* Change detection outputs
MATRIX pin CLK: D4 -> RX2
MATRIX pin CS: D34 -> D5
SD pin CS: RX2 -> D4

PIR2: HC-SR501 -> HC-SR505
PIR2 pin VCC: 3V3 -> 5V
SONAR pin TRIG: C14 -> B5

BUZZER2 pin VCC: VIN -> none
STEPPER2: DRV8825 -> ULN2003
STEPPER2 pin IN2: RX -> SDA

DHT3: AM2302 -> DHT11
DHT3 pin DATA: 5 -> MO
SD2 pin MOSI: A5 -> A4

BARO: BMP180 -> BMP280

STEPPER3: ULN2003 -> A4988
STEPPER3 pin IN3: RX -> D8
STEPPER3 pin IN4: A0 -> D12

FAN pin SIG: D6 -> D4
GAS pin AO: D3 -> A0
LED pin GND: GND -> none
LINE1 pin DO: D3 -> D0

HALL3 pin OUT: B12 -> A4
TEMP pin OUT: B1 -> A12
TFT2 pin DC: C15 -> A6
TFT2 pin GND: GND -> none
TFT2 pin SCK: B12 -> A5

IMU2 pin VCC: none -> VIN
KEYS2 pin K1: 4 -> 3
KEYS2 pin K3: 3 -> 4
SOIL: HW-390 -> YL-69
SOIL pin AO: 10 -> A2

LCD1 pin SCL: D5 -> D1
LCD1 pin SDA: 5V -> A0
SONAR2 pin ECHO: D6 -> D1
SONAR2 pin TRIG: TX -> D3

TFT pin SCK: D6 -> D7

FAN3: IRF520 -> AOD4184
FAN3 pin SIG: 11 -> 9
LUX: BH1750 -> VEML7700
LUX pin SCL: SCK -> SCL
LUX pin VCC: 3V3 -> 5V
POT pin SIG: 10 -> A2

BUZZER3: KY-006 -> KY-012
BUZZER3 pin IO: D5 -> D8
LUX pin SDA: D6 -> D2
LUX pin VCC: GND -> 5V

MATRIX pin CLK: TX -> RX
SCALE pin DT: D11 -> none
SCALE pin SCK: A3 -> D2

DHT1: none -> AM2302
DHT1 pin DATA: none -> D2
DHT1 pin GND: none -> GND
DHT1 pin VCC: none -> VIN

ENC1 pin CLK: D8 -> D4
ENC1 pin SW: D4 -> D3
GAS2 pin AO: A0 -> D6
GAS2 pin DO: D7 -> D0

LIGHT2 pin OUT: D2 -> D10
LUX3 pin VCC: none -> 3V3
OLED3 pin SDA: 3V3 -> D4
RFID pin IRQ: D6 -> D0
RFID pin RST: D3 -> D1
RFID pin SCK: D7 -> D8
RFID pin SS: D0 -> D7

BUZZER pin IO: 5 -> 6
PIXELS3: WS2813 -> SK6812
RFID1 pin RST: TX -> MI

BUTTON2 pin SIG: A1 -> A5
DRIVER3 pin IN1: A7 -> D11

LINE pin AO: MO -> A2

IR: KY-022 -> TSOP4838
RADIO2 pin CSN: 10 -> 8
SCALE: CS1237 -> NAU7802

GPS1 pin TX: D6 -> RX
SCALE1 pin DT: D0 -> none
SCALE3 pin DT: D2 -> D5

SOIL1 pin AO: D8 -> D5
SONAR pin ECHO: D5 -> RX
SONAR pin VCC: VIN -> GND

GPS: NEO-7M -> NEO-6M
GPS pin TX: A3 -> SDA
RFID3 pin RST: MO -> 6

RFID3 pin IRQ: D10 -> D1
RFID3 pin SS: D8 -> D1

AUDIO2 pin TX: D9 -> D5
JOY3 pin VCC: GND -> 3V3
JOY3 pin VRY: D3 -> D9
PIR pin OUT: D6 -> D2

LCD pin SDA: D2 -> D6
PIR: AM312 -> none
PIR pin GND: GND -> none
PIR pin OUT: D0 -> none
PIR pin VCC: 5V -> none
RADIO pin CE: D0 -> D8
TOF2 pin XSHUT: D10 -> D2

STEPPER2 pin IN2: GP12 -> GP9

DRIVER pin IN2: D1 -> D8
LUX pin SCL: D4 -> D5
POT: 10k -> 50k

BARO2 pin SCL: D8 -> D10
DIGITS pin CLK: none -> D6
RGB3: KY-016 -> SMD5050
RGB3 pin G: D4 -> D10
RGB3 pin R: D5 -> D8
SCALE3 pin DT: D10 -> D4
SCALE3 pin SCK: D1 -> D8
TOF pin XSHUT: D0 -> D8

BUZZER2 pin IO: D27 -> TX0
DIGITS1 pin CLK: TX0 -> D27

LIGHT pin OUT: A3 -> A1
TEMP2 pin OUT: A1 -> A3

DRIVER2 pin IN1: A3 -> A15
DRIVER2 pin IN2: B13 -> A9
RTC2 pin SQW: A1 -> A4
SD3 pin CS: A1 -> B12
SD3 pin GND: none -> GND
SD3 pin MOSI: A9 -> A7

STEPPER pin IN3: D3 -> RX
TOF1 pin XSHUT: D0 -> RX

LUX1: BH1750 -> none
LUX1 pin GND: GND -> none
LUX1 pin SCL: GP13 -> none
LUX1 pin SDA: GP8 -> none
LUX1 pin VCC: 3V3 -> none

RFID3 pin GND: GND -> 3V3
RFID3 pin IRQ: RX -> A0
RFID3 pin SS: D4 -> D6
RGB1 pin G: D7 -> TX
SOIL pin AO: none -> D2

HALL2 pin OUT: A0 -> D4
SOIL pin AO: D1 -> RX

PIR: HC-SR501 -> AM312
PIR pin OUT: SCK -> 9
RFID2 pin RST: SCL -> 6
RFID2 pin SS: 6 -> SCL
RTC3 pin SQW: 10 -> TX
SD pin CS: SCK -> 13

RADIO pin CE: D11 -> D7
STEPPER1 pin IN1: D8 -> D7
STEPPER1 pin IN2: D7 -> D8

* YOUR INSTRUCTIONS
Would you set down, word for word, the lines from the opening of the entries above through the line with "DHT1 pin DATA: none -> D2", both included, and no others?

* SOLVED EXERCISE
MATRIX pin CLK: D4 -> RX2
MATRIX pin CS: D34 -> D5
SD pin CS: RX2 -> D4

PIR2: HC-SR501 -> HC-SR505
PIR2 pin VCC: 3V3 -> 5V
SONAR pin TRIG: C14 -> B5

BUZZER2 pin VCC: VIN -> none
STEPPER2: DRV8825 -> ULN2003
STEPPER2 pin IN2: RX -> SDA

DHT3: AM2302 -> DHT11
DHT3 pin DATA: 5 -> MO
SD2 pin MOSI: A5 -> A4

BARO: BMP180 -> BMP280

STEPPER3: ULN2003 -> A4988
STEPPER3 pin IN3: RX -> D8
STEPPER3 pin IN4: A0 -> D12

FAN pin SIG: D6 -> D4
GAS pin AO: D3 -> A0
LED pin GND: GND -> none
LINE1 pin DO: D3 -> D0

HALL3 pin OUT: B12 -> A4
TEMP pin OUT: B1 -> A12
TFT2 pin DC: C15 -> A6
TFT2 pin GND: GND -> none
TFT2 pin SCK: B12 -> A5

IMU2 pin VCC: none -> VIN
KEYS2 pin K1: 4 -> 3
KEYS2 pin K3: 3 -> 4
SOIL: HW-390 -> YL-69
SOIL pin AO: 10 -> A2

LCD1 pin SCL: D5 -> D1
LCD1 pin SDA: 5V -> A0
SONAR2 pin ECHO: D6 -> D1
SONAR2 pin TRIG: TX -> D3

TFT pin SCK: D6 -> D7

FAN3: IRF520 -> AOD4184
FAN3 pin SIG: 11 -> 9
LUX: BH1750 -> VEML7700
LUX pin SCL: SCK -> SCL
LUX pin VCC: 3V3 -> 5V
POT pin SIG: 10 -> A2

BUZZER3: KY-006 -> KY-012
BUZZER3 pin IO: D5 -> D8
LUX pin SDA: D6 -> D2
LUX pin VCC: GND -> 5V

MATRIX pin CLK: TX -> RX
SCALE pin DT: D11 -> none
SCALE pin SCK: A3 -> D2

DHT1: none -> AM2302
DHT1 pin DATA: none -> D2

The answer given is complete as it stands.